Task item. What is needed is a verbatim copy of every record below, with the pictures left out.

Before-and-after scene images:
*****
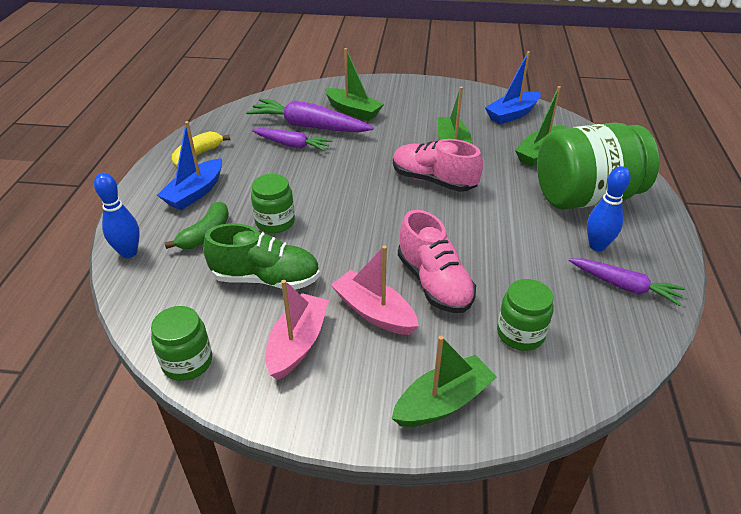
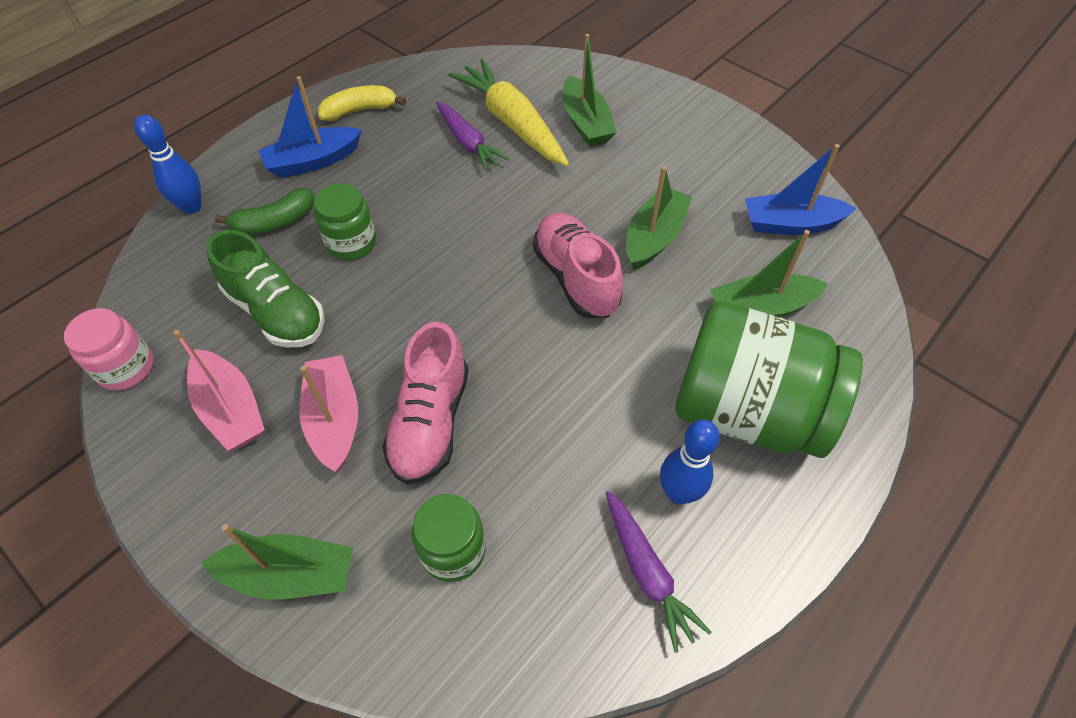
camera: 35 degrees right, 15 degrees up
(187, 362) = (126, 368): green jar -> pink jar
(298, 343) = (231, 409): pink boat -> pink boat turned 90 degrees clockwise
(308, 126) = (512, 123): purple carrot -> yellow carrot

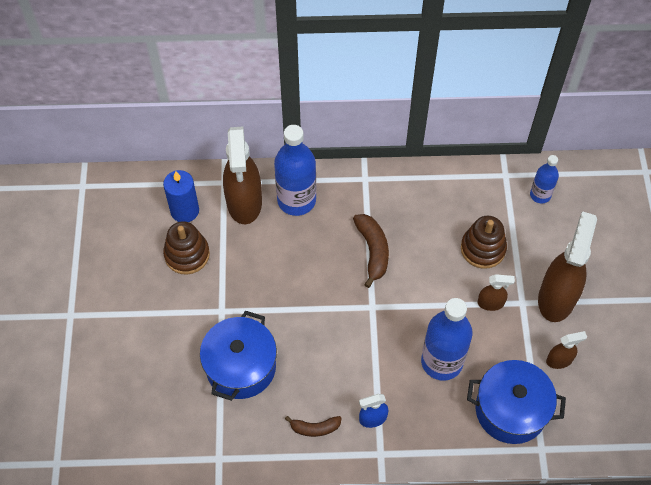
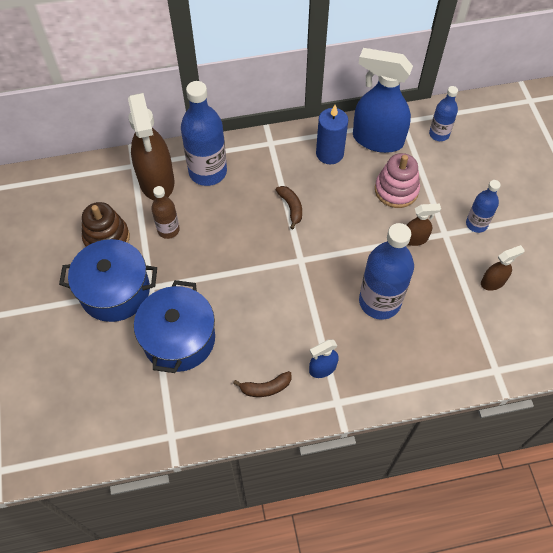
camera: 10 degrees left, 0 degrees up
(185, 210) = (98, 197): blue candle -> blue candle (329, 153)
(248, 255) = (168, 230): none -> brown bottle
(373, 251) = (291, 207): brown banana -> brown banana, size x0.64
(474, 191) = (377, 139): none -> blue spray bottle
(483, 249) = (396, 190): brown stacking toy -> pink stacking toy
(511, 410) = (457, 337): blue pot -> blue pot (115, 291)
(556, 297) = (476, 224): brown spray bottle -> blue bottle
*****
Solution.
camera: 35 degrees right, 15 degrees up
(187, 362) = (126, 368): green jar -> pink jar
(298, 343) = (231, 409): pink boat -> pink boat turned 90 degrees clockwise
(308, 126) = (512, 123): purple carrot -> yellow carrot

camera: 10 degrees left, 0 degrees up
(185, 210) = (98, 197): blue candle -> blue candle (329, 153)
(248, 255) = (168, 230): none -> brown bottle
(373, 251) = (291, 207): brown banana -> brown banana, size x0.64
(474, 191) = (377, 139): none -> blue spray bottle
(483, 249) = (396, 190): brown stacking toy -> pink stacking toy
(511, 410) = (457, 337): blue pot -> blue pot (115, 291)
(556, 297) = (476, 224): brown spray bottle -> blue bottle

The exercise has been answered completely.